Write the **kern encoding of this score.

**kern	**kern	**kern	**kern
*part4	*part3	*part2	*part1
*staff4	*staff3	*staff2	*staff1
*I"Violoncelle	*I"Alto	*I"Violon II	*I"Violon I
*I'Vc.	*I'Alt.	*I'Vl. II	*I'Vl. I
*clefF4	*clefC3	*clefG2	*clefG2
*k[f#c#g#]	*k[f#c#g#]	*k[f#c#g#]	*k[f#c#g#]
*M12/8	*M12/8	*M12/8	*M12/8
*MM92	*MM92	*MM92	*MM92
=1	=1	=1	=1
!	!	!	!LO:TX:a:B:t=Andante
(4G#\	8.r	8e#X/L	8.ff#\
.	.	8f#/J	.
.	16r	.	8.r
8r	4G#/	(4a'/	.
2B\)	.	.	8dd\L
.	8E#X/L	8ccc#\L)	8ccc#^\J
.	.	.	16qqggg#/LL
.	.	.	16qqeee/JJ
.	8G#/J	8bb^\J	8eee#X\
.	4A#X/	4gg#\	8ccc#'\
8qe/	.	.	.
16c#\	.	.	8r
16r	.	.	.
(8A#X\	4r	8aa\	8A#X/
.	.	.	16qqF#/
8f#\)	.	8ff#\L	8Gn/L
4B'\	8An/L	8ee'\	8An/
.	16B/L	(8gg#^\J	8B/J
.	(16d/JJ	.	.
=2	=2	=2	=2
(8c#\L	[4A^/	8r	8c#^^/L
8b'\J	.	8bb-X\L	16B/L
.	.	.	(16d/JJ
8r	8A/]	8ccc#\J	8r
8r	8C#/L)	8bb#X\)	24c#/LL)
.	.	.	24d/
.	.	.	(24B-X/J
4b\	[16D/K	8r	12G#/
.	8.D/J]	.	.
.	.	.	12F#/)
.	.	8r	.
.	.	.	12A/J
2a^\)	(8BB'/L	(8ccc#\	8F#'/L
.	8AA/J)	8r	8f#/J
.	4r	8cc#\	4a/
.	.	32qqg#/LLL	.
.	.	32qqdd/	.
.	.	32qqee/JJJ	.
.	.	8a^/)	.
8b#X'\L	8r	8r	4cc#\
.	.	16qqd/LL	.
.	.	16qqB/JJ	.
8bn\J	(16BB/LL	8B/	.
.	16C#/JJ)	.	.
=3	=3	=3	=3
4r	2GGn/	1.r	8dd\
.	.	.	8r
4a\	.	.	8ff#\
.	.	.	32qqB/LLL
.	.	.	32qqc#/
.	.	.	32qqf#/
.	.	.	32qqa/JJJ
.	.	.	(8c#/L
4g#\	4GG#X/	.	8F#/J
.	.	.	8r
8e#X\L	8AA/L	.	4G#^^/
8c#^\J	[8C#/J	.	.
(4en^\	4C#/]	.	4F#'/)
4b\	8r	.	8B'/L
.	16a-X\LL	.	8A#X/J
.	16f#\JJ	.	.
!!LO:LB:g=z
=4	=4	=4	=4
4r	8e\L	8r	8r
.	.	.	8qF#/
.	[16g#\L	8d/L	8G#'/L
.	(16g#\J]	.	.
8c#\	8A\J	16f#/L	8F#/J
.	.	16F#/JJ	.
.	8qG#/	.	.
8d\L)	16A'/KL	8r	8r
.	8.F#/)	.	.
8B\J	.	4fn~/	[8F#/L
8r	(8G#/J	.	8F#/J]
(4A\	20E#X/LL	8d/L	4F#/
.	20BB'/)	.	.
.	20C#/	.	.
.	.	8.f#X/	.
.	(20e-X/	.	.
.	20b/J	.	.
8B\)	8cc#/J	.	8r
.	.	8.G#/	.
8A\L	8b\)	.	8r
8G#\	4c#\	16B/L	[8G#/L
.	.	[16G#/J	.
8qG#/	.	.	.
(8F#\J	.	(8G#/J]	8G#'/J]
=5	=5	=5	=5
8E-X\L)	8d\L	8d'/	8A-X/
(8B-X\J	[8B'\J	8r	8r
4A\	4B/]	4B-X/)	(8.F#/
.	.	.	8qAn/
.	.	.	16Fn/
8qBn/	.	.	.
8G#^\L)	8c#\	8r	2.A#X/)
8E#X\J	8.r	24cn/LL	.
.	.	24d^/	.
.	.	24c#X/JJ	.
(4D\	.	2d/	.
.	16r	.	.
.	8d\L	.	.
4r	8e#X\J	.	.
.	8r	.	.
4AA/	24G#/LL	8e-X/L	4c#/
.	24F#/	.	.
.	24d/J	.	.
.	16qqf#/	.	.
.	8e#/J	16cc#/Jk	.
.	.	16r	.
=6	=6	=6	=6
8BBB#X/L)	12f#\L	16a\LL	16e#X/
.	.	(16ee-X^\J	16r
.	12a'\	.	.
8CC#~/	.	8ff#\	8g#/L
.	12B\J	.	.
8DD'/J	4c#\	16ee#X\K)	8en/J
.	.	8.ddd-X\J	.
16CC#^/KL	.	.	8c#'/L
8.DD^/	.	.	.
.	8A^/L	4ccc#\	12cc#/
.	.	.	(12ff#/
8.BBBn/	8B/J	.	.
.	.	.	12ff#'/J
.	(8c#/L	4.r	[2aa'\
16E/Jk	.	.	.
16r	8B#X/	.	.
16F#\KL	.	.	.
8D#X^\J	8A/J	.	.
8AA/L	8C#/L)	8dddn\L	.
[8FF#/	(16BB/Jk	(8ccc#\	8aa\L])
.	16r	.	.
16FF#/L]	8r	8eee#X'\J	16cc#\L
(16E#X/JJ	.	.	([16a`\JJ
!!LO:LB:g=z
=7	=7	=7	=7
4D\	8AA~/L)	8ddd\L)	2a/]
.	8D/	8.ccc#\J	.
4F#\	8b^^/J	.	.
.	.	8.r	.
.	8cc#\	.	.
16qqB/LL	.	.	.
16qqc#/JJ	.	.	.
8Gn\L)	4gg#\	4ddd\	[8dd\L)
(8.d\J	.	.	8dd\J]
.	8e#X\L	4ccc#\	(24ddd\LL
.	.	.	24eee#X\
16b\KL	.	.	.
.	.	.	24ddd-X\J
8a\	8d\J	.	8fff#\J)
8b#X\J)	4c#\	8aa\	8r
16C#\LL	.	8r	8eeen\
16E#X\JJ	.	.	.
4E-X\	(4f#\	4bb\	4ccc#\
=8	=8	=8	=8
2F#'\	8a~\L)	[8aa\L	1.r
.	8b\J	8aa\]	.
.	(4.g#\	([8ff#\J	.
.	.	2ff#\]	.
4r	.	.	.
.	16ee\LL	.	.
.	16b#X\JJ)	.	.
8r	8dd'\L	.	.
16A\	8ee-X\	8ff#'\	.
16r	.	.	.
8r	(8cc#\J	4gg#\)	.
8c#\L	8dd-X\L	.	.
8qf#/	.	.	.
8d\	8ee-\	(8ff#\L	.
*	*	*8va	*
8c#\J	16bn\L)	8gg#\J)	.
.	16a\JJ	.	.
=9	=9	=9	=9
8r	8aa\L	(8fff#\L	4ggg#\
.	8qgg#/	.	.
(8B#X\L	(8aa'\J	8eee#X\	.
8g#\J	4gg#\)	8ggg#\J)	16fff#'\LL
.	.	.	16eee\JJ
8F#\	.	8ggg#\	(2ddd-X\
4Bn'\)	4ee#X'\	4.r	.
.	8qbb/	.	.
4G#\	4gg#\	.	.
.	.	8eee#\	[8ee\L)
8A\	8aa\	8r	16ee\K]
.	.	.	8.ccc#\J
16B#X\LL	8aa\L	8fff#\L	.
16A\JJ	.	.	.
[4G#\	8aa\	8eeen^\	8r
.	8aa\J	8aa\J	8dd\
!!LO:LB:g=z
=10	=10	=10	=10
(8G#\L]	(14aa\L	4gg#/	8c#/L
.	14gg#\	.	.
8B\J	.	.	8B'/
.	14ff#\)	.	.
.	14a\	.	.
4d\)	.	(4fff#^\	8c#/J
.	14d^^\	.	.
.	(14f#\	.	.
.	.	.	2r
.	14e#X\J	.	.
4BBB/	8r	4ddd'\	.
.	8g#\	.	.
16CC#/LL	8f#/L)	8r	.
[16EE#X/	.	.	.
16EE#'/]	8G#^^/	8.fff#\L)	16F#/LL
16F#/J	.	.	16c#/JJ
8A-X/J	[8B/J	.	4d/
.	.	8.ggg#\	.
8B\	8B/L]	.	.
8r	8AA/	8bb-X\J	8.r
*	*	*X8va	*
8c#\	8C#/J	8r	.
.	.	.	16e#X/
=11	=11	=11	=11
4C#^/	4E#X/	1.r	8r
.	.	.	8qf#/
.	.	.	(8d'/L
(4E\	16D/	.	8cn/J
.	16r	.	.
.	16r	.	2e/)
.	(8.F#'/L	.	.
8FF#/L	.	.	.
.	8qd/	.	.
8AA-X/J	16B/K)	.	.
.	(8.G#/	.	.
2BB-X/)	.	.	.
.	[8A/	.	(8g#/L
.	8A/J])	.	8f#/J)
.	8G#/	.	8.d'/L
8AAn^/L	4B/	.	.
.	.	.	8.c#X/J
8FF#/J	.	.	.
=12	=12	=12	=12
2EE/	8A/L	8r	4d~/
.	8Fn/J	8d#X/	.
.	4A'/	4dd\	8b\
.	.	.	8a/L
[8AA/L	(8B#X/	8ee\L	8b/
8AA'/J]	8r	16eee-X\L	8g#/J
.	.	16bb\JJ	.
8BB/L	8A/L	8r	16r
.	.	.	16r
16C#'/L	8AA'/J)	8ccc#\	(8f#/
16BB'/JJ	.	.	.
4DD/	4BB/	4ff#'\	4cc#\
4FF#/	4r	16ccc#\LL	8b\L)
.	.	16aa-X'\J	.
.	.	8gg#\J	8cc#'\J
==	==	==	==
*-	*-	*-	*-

> _Task brief_
Identify every line in the data above that contains the string "kern", treating uppercase and lowercase letters as different, and copy each such line in full.

> _Reply_
Write the **kern encoding of this score.
**kern	**kern	**kern	**kern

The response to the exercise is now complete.